Task:
Your job is to copy every line in the material containing the word "DGND".

Data shown:
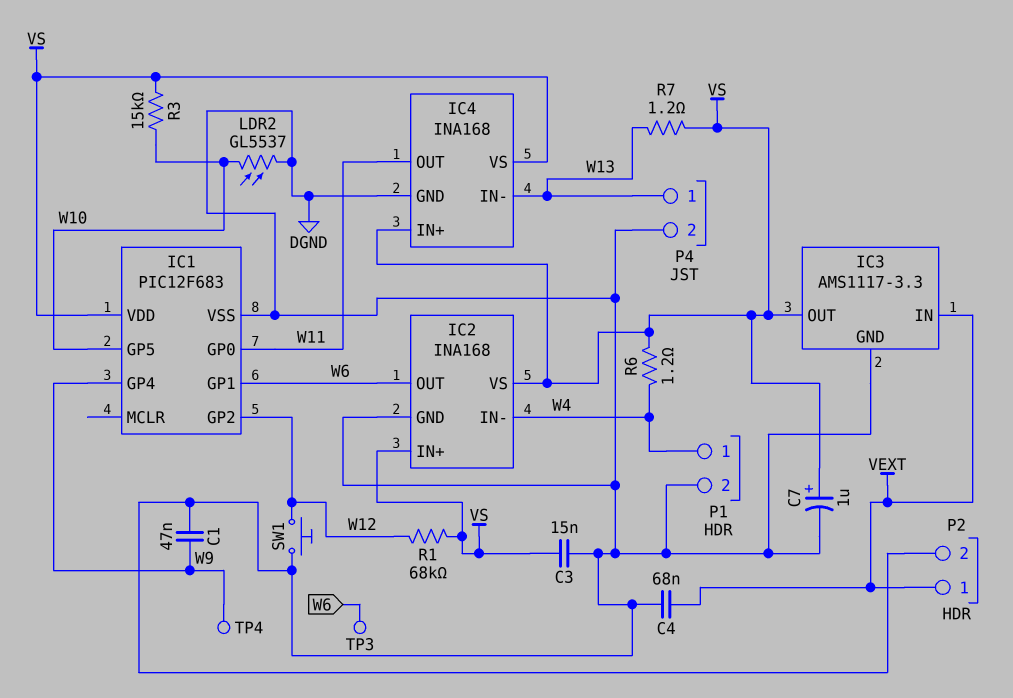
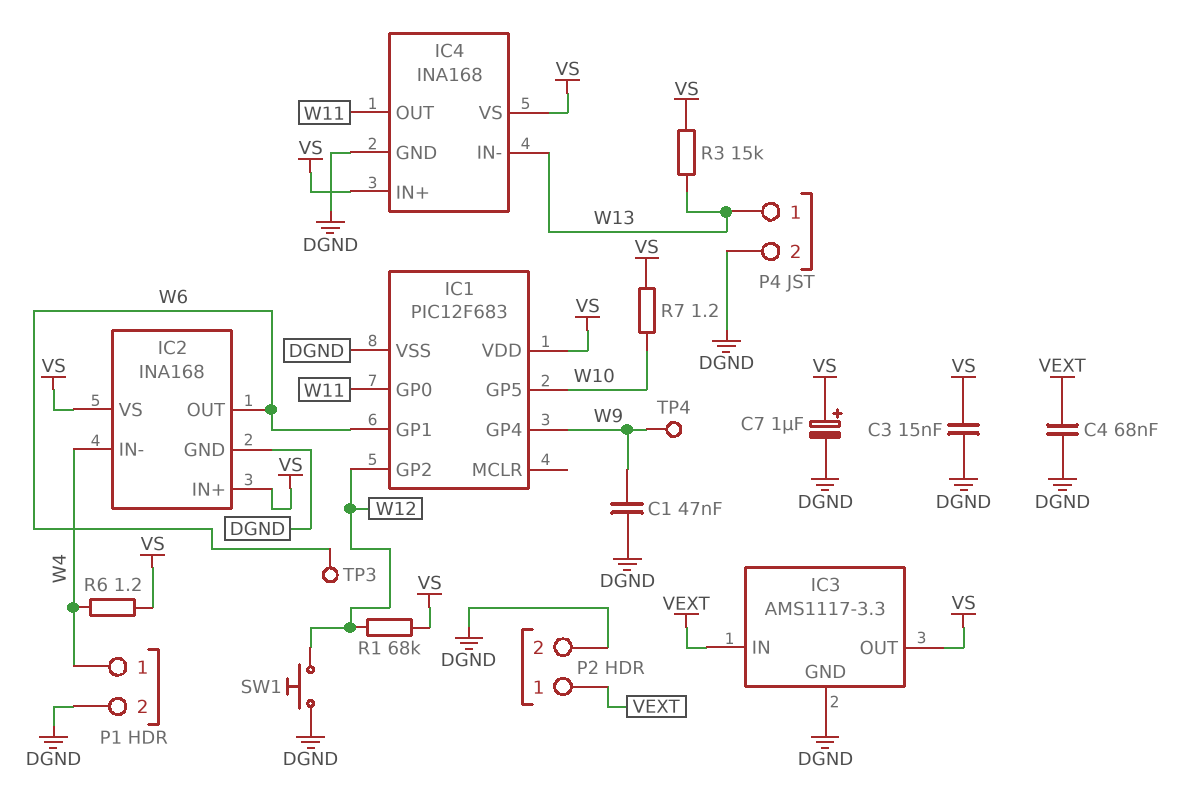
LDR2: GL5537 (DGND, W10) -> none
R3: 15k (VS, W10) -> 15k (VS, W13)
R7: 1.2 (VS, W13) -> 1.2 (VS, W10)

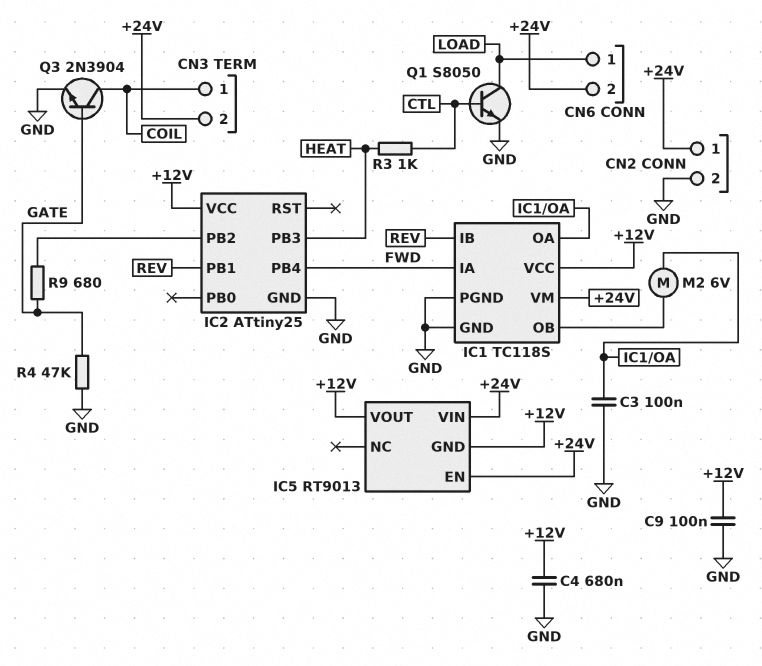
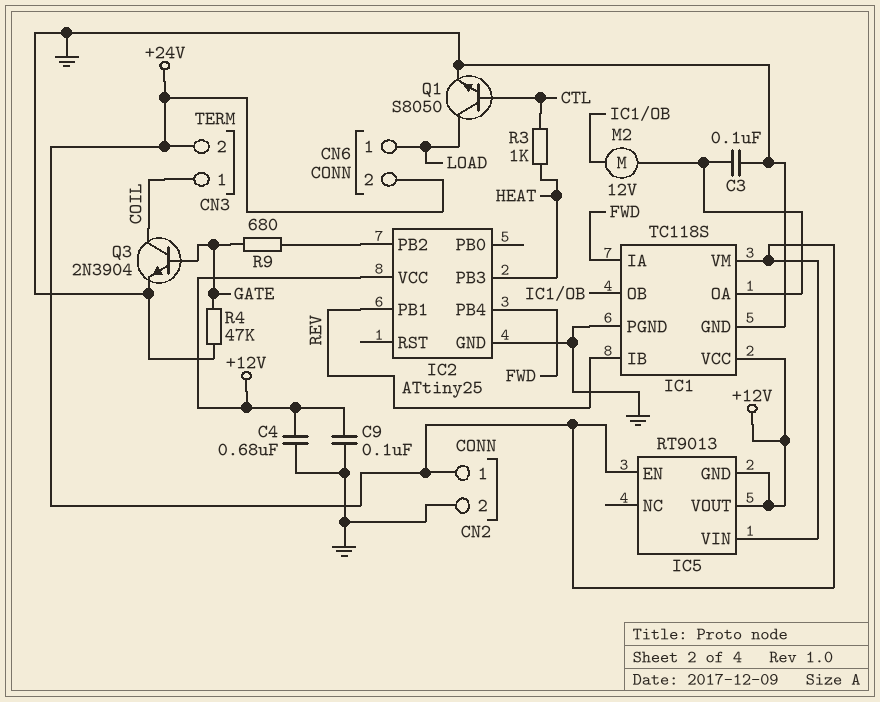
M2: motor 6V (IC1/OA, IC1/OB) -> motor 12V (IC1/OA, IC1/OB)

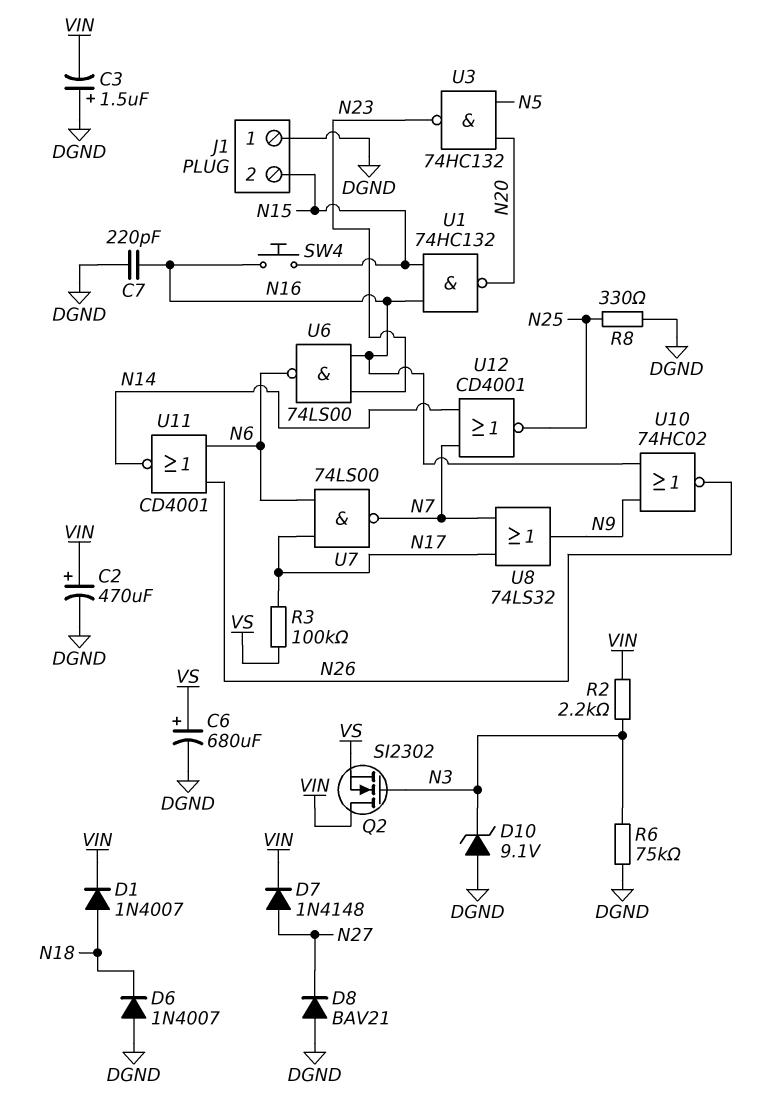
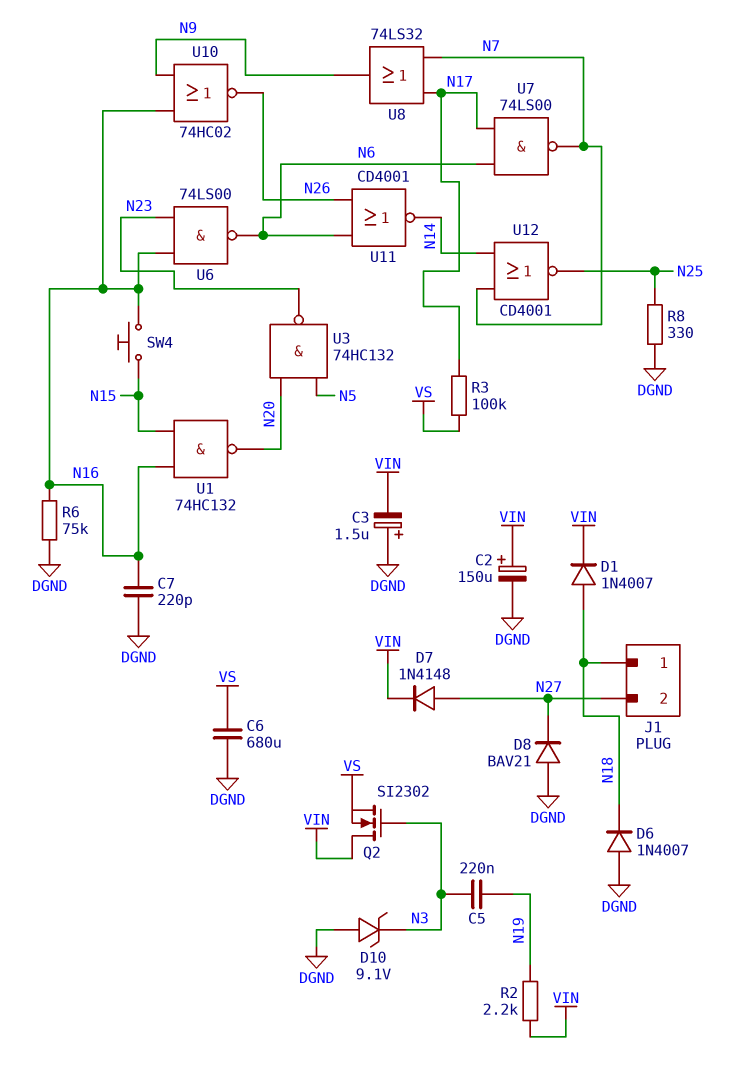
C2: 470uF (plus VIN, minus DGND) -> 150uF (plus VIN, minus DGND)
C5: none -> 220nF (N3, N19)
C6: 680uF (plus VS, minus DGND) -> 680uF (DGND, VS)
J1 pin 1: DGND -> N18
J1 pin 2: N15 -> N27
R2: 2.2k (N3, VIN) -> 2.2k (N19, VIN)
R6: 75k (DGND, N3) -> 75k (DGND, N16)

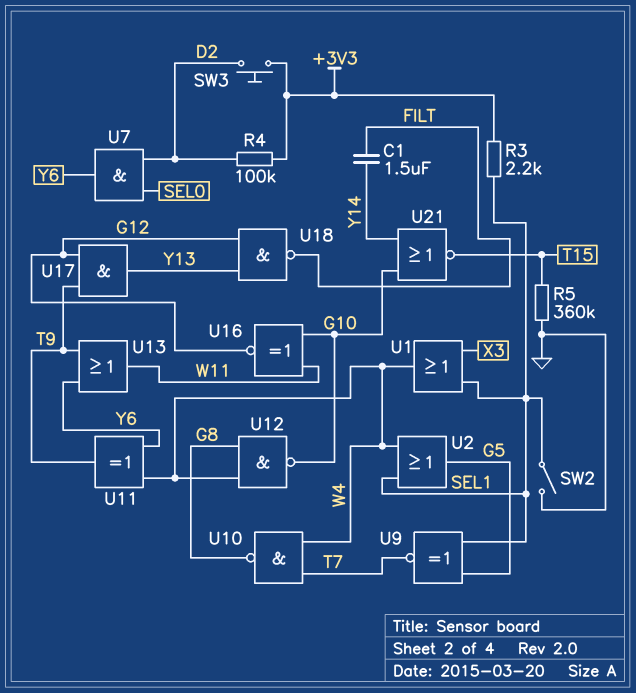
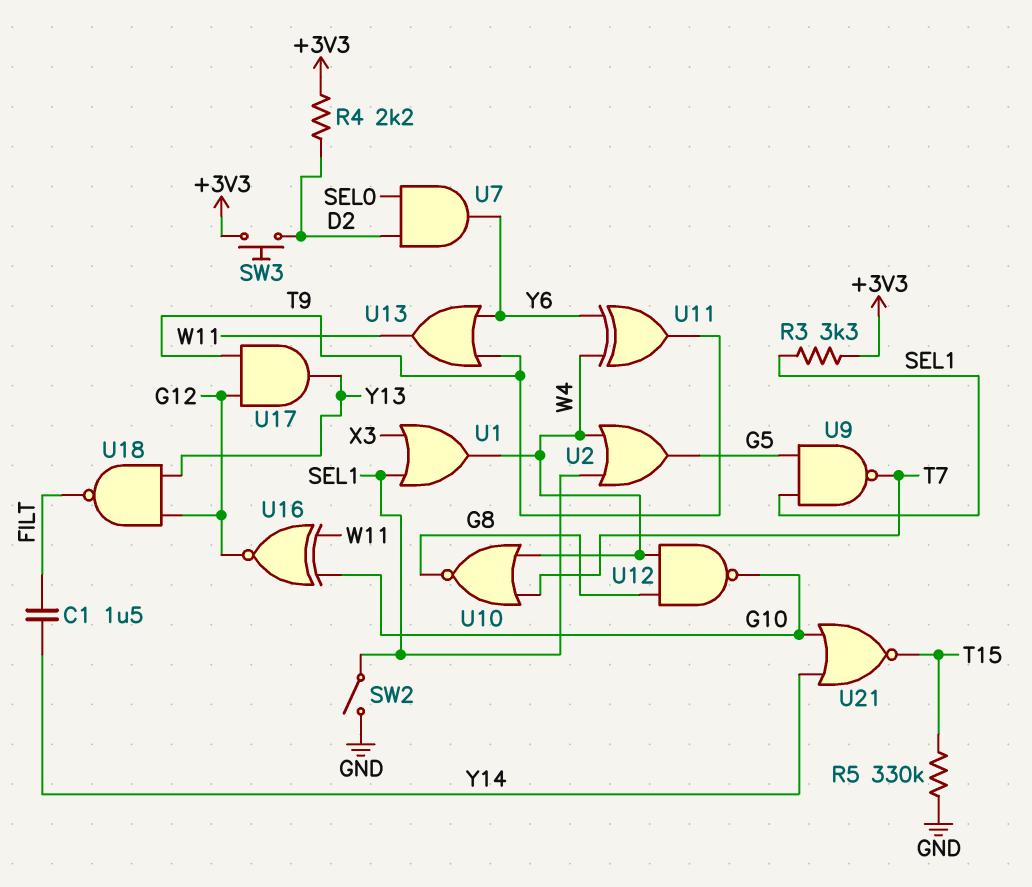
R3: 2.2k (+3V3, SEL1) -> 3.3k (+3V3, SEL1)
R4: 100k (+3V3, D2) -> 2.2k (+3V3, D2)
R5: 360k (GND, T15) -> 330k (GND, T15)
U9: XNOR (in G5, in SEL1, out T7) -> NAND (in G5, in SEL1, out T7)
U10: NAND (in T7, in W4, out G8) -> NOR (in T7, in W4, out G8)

Problem solution:
LDR2: GL5537 (DGND, W10) -> none
C2: 470uF (plus VIN, minus DGND) -> 150uF (plus VIN, minus DGND)
C6: 680uF (plus VS, minus DGND) -> 680uF (DGND, VS)
J1 pin 1: DGND -> N18
R6: 75k (DGND, N3) -> 75k (DGND, N16)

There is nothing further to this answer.